--- Provided material Enclosed Below ---
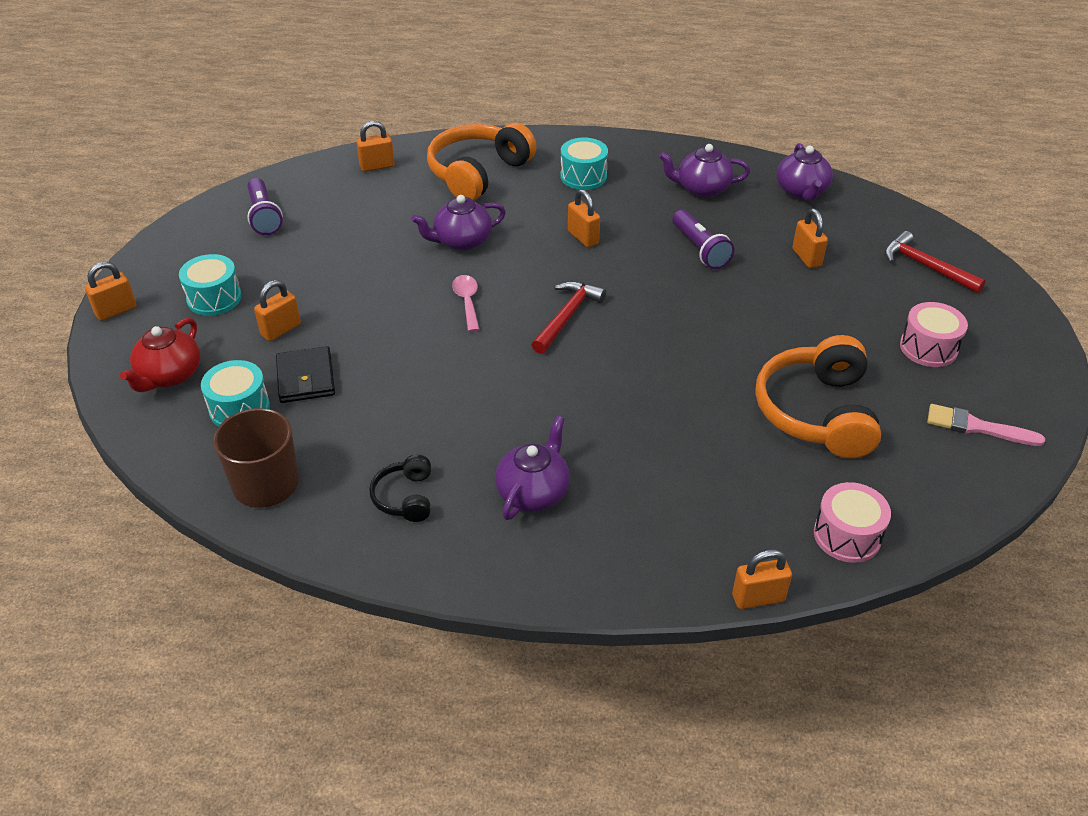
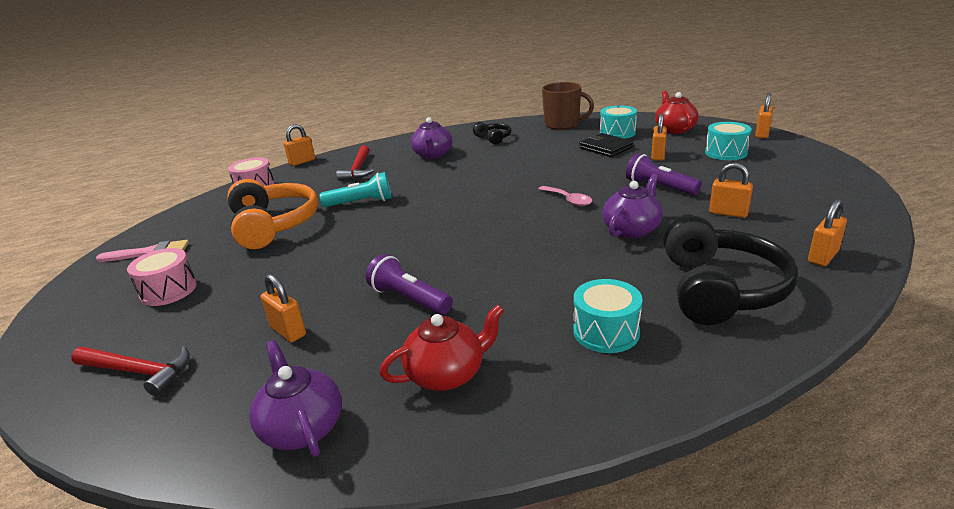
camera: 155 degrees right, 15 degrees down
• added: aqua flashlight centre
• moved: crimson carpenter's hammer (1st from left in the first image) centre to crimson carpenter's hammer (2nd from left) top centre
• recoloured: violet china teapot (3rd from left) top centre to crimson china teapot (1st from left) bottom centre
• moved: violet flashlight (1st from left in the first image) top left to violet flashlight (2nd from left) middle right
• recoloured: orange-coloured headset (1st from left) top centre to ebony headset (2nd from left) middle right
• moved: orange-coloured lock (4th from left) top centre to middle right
--- End of Enclosed Provided material ---
Task statement: Leave out the pictures and output every record above precisely as given.

Response for this exercise:
camera: 155 degrees right, 15 degrees down
• added: aqua flashlight centre
• moved: crimson carpenter's hammer (1st from left in the first image) centre to crimson carpenter's hammer (2nd from left) top centre
• recoloured: violet china teapot (3rd from left) top centre to crimson china teapot (1st from left) bottom centre
• moved: violet flashlight (1st from left in the first image) top left to violet flashlight (2nd from left) middle right
• recoloured: orange-coloured headset (1st from left) top centre to ebony headset (2nd from left) middle right
• moved: orange-coloured lock (4th from left) top centre to middle right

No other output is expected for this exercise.